▸ DATA LISTING:
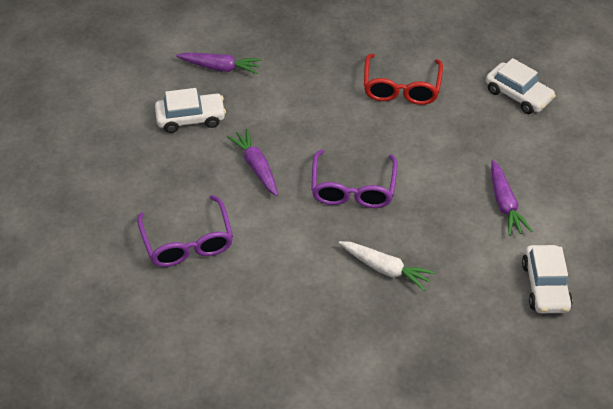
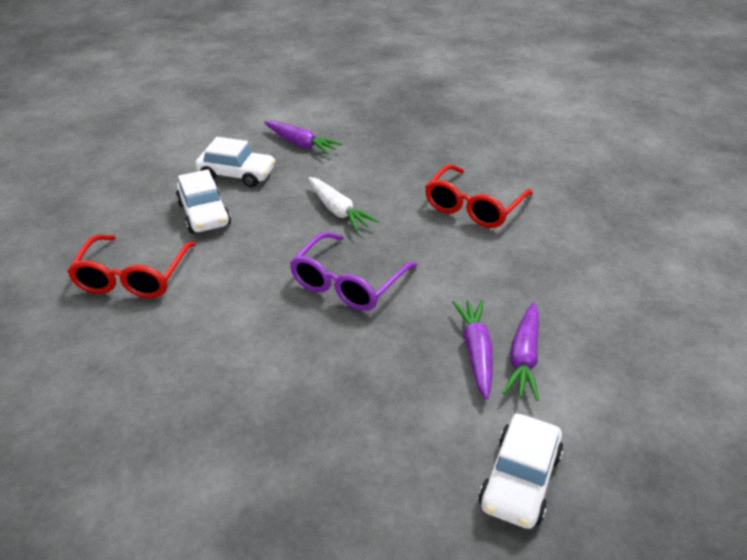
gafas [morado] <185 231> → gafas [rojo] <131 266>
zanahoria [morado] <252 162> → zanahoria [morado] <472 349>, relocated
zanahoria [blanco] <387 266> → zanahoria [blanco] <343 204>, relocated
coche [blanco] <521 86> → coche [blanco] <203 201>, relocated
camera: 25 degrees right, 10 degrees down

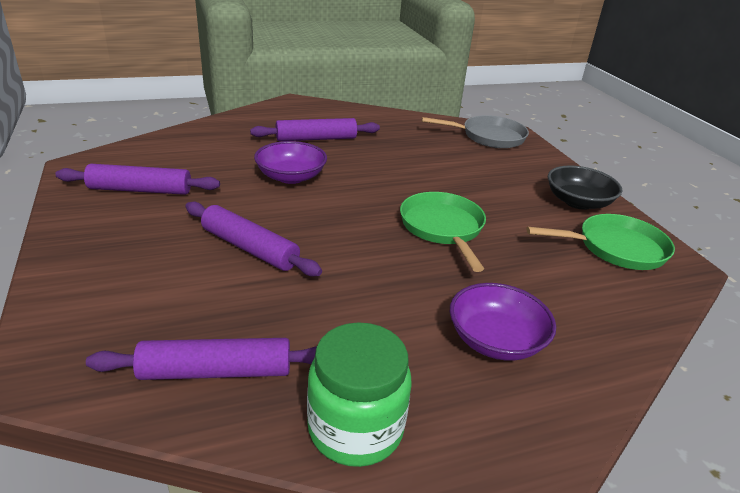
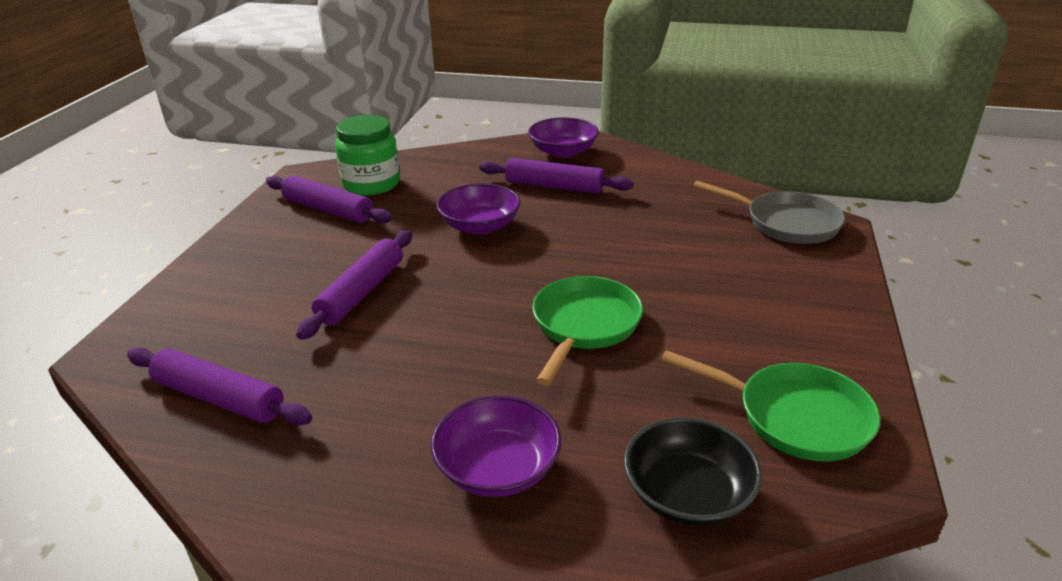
rodillo [morado] <253 239> → rodillo [morado] <354 285>, 45 degrees clockwise
tarro [verde] <359 394> → tarro [verde] <367 155>, relocated
cuenco [negro] <585 187> → cuenco [negro] <693 471>, relocated
- → cuenco [morado] <563 137>
camera: 35 degrees right, 0 degrees up

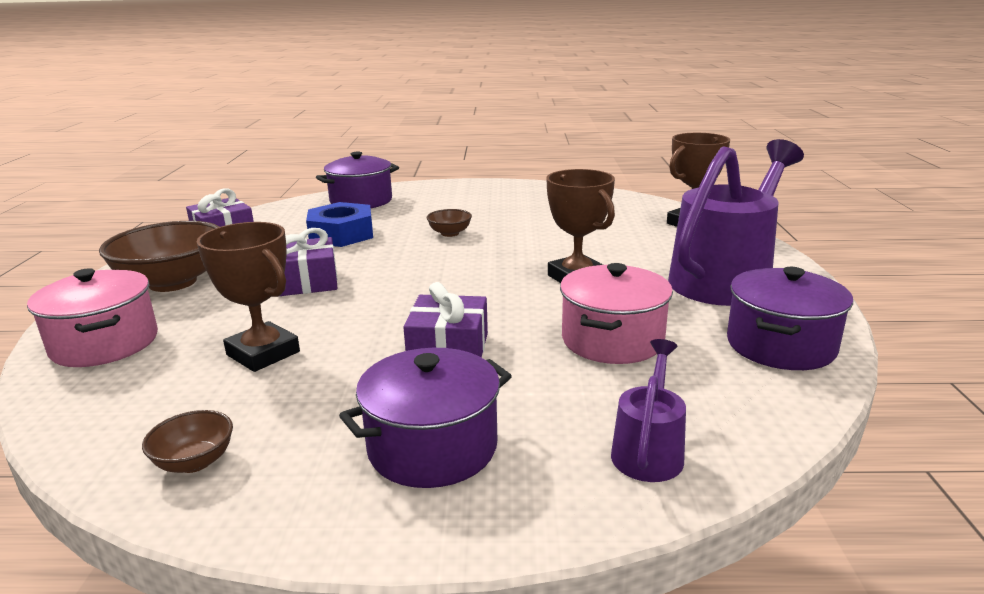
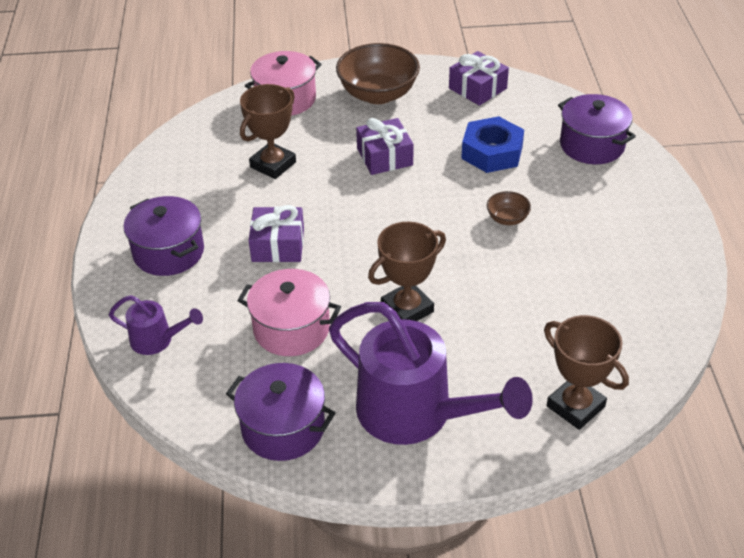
cuenco [marrón] <187 441> → -
camera: 85 degrees right, 20 degrees up

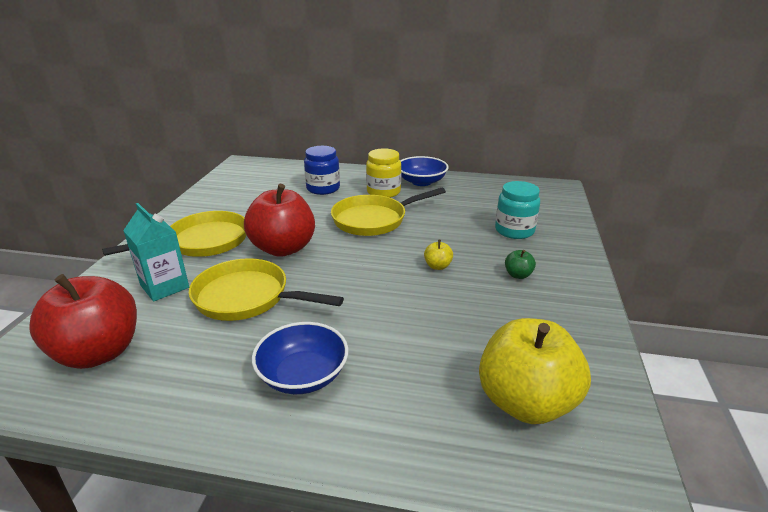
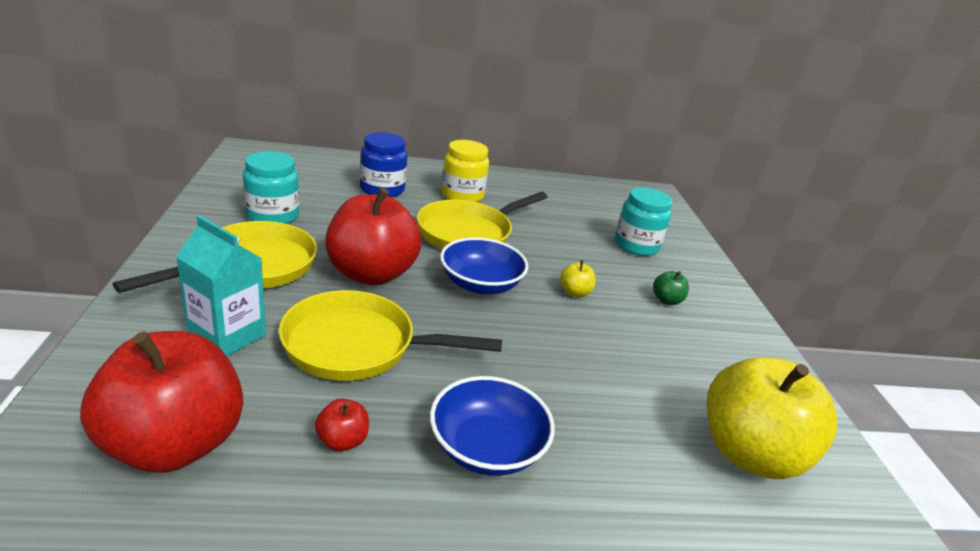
cuenco [azul] <424 171> → cuenco [azul] <484 265>, relocated
- → tarro [turquesa] <271 187>
- → manzana [rojo] <342 424>
camera: 20 degrees left, 0 degrees up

▸ EXERCISE REQUIREMENTS: Your answer should be one number: how many lines of the listing include the word "tarro".

▸ PROBLEM SOLUTION: 2